### SUPPLIED INFORMATION
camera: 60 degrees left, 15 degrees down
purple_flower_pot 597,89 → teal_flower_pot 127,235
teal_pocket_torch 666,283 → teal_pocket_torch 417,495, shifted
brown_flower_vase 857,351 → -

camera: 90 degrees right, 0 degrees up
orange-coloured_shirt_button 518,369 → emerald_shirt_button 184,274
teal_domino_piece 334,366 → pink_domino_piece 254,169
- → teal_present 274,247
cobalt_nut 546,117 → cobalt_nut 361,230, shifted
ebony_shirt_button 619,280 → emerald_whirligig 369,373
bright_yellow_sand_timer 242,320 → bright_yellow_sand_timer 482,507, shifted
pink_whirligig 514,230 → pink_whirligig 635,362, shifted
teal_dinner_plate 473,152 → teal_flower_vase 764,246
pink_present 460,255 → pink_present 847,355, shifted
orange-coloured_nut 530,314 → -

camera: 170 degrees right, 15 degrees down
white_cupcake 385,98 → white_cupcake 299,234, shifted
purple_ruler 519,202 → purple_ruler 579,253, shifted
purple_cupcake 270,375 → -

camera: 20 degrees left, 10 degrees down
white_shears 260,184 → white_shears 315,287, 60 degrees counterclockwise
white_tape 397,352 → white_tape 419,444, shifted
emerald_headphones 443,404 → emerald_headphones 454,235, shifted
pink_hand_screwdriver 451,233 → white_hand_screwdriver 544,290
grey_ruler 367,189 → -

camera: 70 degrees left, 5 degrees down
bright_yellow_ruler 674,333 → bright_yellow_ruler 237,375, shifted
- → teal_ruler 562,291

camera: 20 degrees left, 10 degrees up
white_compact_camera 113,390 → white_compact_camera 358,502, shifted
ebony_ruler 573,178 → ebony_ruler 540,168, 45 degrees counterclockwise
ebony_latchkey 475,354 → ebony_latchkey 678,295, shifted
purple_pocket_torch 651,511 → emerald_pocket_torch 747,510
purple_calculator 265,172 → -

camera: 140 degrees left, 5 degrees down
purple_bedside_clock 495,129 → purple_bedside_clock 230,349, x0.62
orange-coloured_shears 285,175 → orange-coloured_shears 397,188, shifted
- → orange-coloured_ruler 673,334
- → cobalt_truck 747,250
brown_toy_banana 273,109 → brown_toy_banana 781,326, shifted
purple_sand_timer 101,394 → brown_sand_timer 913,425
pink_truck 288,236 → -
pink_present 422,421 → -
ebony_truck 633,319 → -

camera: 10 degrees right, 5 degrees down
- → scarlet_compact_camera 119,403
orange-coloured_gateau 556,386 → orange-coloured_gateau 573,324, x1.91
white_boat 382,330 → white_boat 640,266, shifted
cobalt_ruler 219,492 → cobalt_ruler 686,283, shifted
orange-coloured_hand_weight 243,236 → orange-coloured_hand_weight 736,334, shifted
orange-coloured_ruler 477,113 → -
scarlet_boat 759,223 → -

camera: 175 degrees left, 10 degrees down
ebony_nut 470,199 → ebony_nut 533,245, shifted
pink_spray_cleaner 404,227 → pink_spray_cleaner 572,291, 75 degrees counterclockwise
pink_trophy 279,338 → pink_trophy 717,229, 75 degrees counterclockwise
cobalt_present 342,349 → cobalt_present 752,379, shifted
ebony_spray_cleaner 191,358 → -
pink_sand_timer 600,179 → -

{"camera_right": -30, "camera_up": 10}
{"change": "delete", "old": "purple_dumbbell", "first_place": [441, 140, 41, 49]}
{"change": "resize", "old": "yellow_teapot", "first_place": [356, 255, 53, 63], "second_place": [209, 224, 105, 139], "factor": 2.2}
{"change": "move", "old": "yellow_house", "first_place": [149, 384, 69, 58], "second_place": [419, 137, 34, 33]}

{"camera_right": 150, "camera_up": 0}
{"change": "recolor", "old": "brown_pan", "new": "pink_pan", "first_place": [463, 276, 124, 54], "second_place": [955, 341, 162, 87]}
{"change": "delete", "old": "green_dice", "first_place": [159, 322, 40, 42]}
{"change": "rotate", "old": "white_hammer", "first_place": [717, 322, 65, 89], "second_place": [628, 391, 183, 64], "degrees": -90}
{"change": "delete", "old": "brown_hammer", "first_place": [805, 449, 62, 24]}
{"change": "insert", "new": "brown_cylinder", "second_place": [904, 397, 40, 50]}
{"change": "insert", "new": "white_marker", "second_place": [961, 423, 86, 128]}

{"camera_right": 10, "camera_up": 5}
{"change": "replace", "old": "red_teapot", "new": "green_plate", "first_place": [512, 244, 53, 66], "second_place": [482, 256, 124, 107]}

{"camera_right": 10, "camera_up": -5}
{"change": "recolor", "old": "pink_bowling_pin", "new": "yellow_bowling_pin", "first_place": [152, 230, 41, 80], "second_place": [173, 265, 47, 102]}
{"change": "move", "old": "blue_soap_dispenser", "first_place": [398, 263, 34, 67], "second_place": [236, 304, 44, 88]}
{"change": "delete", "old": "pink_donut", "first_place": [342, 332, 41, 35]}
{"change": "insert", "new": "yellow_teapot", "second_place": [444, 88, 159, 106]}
######
WHAT THIS TASK INVOLVES
What you should output is every line of the records above, from the first through the line containing "teal_pocket_torch 666,283 →", unchanged.

RESPONSE TO THIS TASK
camera: 60 degrees left, 15 degrees down
purple_flower_pot 597,89 → teal_flower_pot 127,235
teal_pocket_torch 666,283 → teal_pocket_torch 417,495, shifted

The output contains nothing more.